[Records from a data source]

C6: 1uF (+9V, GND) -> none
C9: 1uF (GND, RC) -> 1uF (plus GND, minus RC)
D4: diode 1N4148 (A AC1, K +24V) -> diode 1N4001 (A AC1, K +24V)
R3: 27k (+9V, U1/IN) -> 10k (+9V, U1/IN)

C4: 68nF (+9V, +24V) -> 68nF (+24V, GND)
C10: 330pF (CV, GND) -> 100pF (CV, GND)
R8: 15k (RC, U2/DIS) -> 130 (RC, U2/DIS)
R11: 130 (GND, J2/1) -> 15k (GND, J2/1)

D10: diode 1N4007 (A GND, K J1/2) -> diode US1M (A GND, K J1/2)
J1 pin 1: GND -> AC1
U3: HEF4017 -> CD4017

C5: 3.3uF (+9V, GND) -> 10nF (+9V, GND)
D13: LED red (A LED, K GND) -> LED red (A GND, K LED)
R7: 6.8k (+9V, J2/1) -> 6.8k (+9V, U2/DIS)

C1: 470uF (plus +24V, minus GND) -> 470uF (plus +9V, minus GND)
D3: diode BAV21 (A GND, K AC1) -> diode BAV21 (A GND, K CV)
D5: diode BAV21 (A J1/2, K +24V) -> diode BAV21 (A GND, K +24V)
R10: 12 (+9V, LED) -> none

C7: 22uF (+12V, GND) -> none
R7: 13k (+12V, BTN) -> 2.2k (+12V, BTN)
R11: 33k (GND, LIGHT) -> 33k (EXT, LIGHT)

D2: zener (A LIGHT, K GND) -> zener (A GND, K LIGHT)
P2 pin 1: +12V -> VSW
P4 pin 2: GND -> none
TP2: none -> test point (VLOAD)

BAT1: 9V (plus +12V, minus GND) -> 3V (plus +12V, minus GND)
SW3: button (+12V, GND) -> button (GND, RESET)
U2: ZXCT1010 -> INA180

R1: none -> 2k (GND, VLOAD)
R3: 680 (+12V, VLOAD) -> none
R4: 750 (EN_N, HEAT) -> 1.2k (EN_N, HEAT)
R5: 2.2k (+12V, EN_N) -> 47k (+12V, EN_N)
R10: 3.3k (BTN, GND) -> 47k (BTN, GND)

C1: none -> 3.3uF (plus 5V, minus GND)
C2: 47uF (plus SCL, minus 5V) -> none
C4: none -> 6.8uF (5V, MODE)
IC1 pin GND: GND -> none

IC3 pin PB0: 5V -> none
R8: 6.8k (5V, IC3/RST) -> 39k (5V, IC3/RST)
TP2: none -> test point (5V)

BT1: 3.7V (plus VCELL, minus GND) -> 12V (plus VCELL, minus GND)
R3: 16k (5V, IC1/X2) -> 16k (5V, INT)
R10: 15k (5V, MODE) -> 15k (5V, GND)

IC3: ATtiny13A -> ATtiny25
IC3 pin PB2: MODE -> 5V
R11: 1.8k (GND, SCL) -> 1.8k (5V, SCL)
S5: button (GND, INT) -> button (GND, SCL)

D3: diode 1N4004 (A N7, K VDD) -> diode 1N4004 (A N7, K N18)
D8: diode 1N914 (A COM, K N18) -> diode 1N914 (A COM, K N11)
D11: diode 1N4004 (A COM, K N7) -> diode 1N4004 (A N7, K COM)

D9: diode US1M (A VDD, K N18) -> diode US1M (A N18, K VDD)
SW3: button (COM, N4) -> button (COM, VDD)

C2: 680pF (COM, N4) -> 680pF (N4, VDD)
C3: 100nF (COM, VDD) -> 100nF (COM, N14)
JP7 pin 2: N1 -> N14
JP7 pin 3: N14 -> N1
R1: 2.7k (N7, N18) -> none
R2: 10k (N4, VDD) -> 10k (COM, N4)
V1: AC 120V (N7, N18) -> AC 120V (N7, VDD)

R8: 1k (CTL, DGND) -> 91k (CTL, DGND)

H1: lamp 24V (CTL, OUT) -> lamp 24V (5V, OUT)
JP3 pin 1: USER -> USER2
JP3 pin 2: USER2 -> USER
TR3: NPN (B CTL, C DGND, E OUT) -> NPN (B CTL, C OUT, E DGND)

◆ Work instruction
Your task is to retype the entries verbatim, starting with the line that holds "J1 pin 1: GND -> AC1" and stopping after the line that holds "BAT1: 9V (plus".

◆ Response to the exercise
J1 pin 1: GND -> AC1
U3: HEF4017 -> CD4017

C5: 3.3uF (+9V, GND) -> 10nF (+9V, GND)
D13: LED red (A LED, K GND) -> LED red (A GND, K LED)
R7: 6.8k (+9V, J2/1) -> 6.8k (+9V, U2/DIS)

C1: 470uF (plus +24V, minus GND) -> 470uF (plus +9V, minus GND)
D3: diode BAV21 (A GND, K AC1) -> diode BAV21 (A GND, K CV)
D5: diode BAV21 (A J1/2, K +24V) -> diode BAV21 (A GND, K +24V)
R10: 12 (+9V, LED) -> none

C7: 22uF (+12V, GND) -> none
R7: 13k (+12V, BTN) -> 2.2k (+12V, BTN)
R11: 33k (GND, LIGHT) -> 33k (EXT, LIGHT)

D2: zener (A LIGHT, K GND) -> zener (A GND, K LIGHT)
P2 pin 1: +12V -> VSW
P4 pin 2: GND -> none
TP2: none -> test point (VLOAD)

BAT1: 9V (plus +12V, minus GND) -> 3V (plus +12V, minus GND)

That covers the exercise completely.